● **What you should do**: Can you write out all of these lines again, substituting "Lagos" for "Kabul" and leaving everything else untouched?
───── Listed entries
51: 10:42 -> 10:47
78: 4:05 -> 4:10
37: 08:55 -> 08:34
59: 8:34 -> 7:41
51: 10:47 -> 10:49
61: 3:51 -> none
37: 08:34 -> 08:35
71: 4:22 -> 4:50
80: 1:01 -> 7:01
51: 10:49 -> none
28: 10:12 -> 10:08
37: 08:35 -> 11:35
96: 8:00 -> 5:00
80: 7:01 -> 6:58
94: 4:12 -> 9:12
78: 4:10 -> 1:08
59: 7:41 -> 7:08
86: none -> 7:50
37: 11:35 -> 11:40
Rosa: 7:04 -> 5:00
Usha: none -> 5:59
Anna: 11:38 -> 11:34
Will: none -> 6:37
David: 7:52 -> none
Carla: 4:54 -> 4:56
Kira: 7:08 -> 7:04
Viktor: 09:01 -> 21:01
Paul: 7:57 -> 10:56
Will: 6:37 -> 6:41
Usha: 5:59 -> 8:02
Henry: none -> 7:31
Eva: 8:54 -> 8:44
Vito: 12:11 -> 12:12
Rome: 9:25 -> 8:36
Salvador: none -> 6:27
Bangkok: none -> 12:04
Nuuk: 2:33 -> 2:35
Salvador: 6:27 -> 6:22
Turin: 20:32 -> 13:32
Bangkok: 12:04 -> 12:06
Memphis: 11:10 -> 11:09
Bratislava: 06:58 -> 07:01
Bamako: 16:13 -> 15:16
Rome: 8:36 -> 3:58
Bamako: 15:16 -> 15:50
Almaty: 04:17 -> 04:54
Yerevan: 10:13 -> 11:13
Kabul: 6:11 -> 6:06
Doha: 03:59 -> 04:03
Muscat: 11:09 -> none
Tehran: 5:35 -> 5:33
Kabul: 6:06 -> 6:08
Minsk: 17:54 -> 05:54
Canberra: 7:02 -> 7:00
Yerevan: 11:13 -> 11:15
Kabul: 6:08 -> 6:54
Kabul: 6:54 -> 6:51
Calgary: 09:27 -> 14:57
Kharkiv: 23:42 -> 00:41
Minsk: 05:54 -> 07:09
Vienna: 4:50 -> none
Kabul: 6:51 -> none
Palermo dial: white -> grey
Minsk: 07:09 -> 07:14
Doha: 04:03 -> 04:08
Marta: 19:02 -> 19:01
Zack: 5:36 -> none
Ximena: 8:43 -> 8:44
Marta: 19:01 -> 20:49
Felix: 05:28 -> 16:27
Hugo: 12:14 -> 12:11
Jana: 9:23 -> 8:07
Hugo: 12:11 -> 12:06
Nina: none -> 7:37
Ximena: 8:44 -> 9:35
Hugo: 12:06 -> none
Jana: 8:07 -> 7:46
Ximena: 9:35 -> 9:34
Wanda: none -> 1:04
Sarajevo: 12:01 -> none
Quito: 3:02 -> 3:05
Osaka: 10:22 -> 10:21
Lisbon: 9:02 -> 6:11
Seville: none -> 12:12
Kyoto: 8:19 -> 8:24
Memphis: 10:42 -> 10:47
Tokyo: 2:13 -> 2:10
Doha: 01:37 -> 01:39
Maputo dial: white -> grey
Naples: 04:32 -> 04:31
──────────
● **Task answer**:
51: 10:42 -> 10:47
78: 4:05 -> 4:10
37: 08:55 -> 08:34
59: 8:34 -> 7:41
51: 10:47 -> 10:49
61: 3:51 -> none
37: 08:34 -> 08:35
71: 4:22 -> 4:50
80: 1:01 -> 7:01
51: 10:49 -> none
28: 10:12 -> 10:08
37: 08:35 -> 11:35
96: 8:00 -> 5:00
80: 7:01 -> 6:58
94: 4:12 -> 9:12
78: 4:10 -> 1:08
59: 7:41 -> 7:08
86: none -> 7:50
37: 11:35 -> 11:40
Rosa: 7:04 -> 5:00
Usha: none -> 5:59
Anna: 11:38 -> 11:34
Will: none -> 6:37
David: 7:52 -> none
Carla: 4:54 -> 4:56
Kira: 7:08 -> 7:04
Viktor: 09:01 -> 21:01
Paul: 7:57 -> 10:56
Will: 6:37 -> 6:41
Usha: 5:59 -> 8:02
Henry: none -> 7:31
Eva: 8:54 -> 8:44
Vito: 12:11 -> 12:12
Rome: 9:25 -> 8:36
Salvador: none -> 6:27
Bangkok: none -> 12:04
Nuuk: 2:33 -> 2:35
Salvador: 6:27 -> 6:22
Turin: 20:32 -> 13:32
Bangkok: 12:04 -> 12:06
Memphis: 11:10 -> 11:09
Bratislava: 06:58 -> 07:01
Bamako: 16:13 -> 15:16
Rome: 8:36 -> 3:58
Bamako: 15:16 -> 15:50
Almaty: 04:17 -> 04:54
Yerevan: 10:13 -> 11:13
Lagos: 6:11 -> 6:06
Doha: 03:59 -> 04:03
Muscat: 11:09 -> none
Tehran: 5:35 -> 5:33
Lagos: 6:06 -> 6:08
Minsk: 17:54 -> 05:54
Canberra: 7:02 -> 7:00
Yerevan: 11:13 -> 11:15
Lagos: 6:08 -> 6:54
Lagos: 6:54 -> 6:51
Calgary: 09:27 -> 14:57
Kharkiv: 23:42 -> 00:41
Minsk: 05:54 -> 07:09
Vienna: 4:50 -> none
Lagos: 6:51 -> none
Palermo dial: white -> grey
Minsk: 07:09 -> 07:14
Doha: 04:03 -> 04:08
Marta: 19:02 -> 19:01
Zack: 5:36 -> none
Ximena: 8:43 -> 8:44
Marta: 19:01 -> 20:49
Felix: 05:28 -> 16:27
Hugo: 12:14 -> 12:11
Jana: 9:23 -> 8:07
Hugo: 12:11 -> 12:06
Nina: none -> 7:37
Ximena: 8:44 -> 9:35
Hugo: 12:06 -> none
Jana: 8:07 -> 7:46
Ximena: 9:35 -> 9:34
Wanda: none -> 1:04
Sarajevo: 12:01 -> none
Quito: 3:02 -> 3:05
Osaka: 10:22 -> 10:21
Lisbon: 9:02 -> 6:11
Seville: none -> 12:12
Kyoto: 8:19 -> 8:24
Memphis: 10:42 -> 10:47
Tokyo: 2:13 -> 2:10
Doha: 01:37 -> 01:39
Maputo dial: white -> grey
Naples: 04:32 -> 04:31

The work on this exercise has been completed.